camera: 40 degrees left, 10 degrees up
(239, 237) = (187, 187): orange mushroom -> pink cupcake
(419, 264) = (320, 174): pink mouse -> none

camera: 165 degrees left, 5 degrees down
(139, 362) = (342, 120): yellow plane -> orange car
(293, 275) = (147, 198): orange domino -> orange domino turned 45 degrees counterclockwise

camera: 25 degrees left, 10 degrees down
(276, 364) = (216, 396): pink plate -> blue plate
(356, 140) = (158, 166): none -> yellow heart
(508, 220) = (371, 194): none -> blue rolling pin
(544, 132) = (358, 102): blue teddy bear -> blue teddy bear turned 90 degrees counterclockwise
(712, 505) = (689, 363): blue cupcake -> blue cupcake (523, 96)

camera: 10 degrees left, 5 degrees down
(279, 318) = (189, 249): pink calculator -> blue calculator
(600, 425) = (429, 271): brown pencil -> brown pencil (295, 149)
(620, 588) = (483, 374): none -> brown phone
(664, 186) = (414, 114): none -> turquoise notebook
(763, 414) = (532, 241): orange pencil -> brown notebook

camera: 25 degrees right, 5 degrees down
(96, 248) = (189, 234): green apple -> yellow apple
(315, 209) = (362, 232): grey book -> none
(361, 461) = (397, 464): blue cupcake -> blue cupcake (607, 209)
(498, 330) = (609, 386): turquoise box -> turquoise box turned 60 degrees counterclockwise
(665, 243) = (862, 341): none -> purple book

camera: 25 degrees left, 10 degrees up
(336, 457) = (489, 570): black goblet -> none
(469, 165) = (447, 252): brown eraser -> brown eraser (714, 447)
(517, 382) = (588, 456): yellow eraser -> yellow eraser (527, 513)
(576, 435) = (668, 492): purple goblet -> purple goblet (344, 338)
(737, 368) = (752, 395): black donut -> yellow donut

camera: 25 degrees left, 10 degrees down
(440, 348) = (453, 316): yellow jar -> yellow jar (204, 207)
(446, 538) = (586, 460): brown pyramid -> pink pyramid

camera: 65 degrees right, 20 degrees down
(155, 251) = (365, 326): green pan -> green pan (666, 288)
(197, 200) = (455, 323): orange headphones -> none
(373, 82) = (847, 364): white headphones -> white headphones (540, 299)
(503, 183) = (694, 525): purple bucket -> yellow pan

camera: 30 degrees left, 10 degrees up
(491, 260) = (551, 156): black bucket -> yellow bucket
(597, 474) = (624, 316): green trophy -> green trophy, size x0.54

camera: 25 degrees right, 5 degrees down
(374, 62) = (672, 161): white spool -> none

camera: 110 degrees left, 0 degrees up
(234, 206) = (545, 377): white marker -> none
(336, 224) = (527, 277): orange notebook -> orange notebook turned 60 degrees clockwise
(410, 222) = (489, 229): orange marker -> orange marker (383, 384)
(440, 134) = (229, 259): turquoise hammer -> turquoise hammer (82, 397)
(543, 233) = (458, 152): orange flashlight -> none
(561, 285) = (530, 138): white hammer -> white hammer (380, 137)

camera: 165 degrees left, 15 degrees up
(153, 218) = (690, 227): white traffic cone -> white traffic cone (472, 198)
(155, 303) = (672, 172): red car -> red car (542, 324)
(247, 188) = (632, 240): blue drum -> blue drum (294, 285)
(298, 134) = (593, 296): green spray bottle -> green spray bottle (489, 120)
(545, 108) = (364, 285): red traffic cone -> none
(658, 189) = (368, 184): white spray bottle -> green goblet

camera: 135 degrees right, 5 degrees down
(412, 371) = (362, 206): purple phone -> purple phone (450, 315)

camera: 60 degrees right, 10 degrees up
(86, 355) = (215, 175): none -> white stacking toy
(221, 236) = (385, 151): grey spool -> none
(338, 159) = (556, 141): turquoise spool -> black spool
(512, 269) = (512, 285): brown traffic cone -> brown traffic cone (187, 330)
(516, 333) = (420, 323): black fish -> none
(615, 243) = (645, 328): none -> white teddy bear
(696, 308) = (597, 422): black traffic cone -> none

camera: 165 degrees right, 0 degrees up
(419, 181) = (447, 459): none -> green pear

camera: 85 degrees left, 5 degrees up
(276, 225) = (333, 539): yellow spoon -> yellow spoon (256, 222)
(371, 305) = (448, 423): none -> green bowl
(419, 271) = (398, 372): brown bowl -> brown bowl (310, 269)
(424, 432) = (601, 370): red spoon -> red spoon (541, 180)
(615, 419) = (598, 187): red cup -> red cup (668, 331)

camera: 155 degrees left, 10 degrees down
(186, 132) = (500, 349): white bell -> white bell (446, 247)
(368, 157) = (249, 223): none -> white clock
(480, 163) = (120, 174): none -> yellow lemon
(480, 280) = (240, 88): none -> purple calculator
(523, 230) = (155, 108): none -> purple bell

————————

Your task is to return the full listing exactly as it was given.

camera: 40 degrees left, 10 degrees up
(239, 237) = (187, 187): orange mushroom -> pink cupcake
(419, 264) = (320, 174): pink mouse -> none

camera: 165 degrees left, 5 degrees down
(139, 362) = (342, 120): yellow plane -> orange car
(293, 275) = (147, 198): orange domino -> orange domino turned 45 degrees counterclockwise

camera: 25 degrees left, 10 degrees down
(276, 364) = (216, 396): pink plate -> blue plate
(356, 140) = (158, 166): none -> yellow heart
(508, 220) = (371, 194): none -> blue rolling pin
(544, 132) = (358, 102): blue teddy bear -> blue teddy bear turned 90 degrees counterclockwise
(712, 505) = (689, 363): blue cupcake -> blue cupcake (523, 96)

camera: 10 degrees left, 5 degrees down
(279, 318) = (189, 249): pink calculator -> blue calculator
(600, 425) = (429, 271): brown pencil -> brown pencil (295, 149)
(620, 588) = (483, 374): none -> brown phone
(664, 186) = (414, 114): none -> turquoise notebook
(763, 414) = (532, 241): orange pencil -> brown notebook

camera: 25 degrees right, 5 degrees down
(96, 248) = (189, 234): green apple -> yellow apple
(315, 209) = (362, 232): grey book -> none
(361, 461) = (397, 464): blue cupcake -> blue cupcake (607, 209)
(498, 330) = (609, 386): turquoise box -> turquoise box turned 60 degrees counterclockwise
(665, 243) = (862, 341): none -> purple book

camera: 25 degrees left, 10 degrees up
(336, 457) = (489, 570): black goblet -> none
(469, 165) = (447, 252): brown eraser -> brown eraser (714, 447)
(517, 382) = (588, 456): yellow eraser -> yellow eraser (527, 513)
(576, 435) = (668, 492): purple goblet -> purple goblet (344, 338)
(737, 368) = (752, 395): black donut -> yellow donut

camera: 25 degrees left, 10 degrees down
(440, 348) = (453, 316): yellow jar -> yellow jar (204, 207)
(446, 538) = (586, 460): brown pyramid -> pink pyramid

camera: 65 degrees right, 20 degrees down
(155, 251) = (365, 326): green pan -> green pan (666, 288)
(197, 200) = (455, 323): orange headphones -> none
(373, 82) = (847, 364): white headphones -> white headphones (540, 299)
(503, 183) = (694, 525): purple bucket -> yellow pan

camera: 30 degrees left, 10 degrees up
(491, 260) = (551, 156): black bucket -> yellow bucket
(597, 474) = (624, 316): green trophy -> green trophy, size x0.54

camera: 25 degrees right, 5 degrees down
(374, 62) = (672, 161): white spool -> none

camera: 110 degrees left, 0 degrees up
(234, 206) = (545, 377): white marker -> none
(336, 224) = (527, 277): orange notebook -> orange notebook turned 60 degrees clockwise
(410, 222) = (489, 229): orange marker -> orange marker (383, 384)
(440, 134) = (229, 259): turquoise hammer -> turquoise hammer (82, 397)
(543, 233) = (458, 152): orange flashlight -> none
(561, 285) = (530, 138): white hammer -> white hammer (380, 137)

camera: 165 degrees left, 15 degrees up
(153, 218) = (690, 227): white traffic cone -> white traffic cone (472, 198)
(155, 303) = (672, 172): red car -> red car (542, 324)
(247, 188) = (632, 240): blue drum -> blue drum (294, 285)
(298, 134) = (593, 296): green spray bottle -> green spray bottle (489, 120)
(545, 108) = (364, 285): red traffic cone -> none
(658, 189) = (368, 184): white spray bottle -> green goblet

camera: 135 degrees right, 5 degrees down
(412, 371) = (362, 206): purple phone -> purple phone (450, 315)

camera: 60 degrees right, 10 degrees up
(86, 355) = (215, 175): none -> white stacking toy
(221, 236) = (385, 151): grey spool -> none
(338, 159) = (556, 141): turquoise spool -> black spool
(512, 269) = (512, 285): brown traffic cone -> brown traffic cone (187, 330)
(516, 333) = (420, 323): black fish -> none
(615, 243) = (645, 328): none -> white teddy bear
(696, 308) = (597, 422): black traffic cone -> none

camera: 165 degrees right, 0 degrees up
(419, 181) = (447, 459): none -> green pear

camera: 85 degrees left, 5 degrees up
(276, 225) = (333, 539): yellow spoon -> yellow spoon (256, 222)
(371, 305) = (448, 423): none -> green bowl
(419, 271) = (398, 372): brown bowl -> brown bowl (310, 269)
(424, 432) = (601, 370): red spoon -> red spoon (541, 180)
(615, 419) = (598, 187): red cup -> red cup (668, 331)

camera: 155 degrees left, 10 degrees down
(186, 132) = (500, 349): white bell -> white bell (446, 247)
(368, 157) = (249, 223): none -> white clock
(480, 163) = (120, 174): none -> yellow lemon
(480, 280) = (240, 88): none -> purple calculator
(523, 230) = (155, 108): none -> purple bell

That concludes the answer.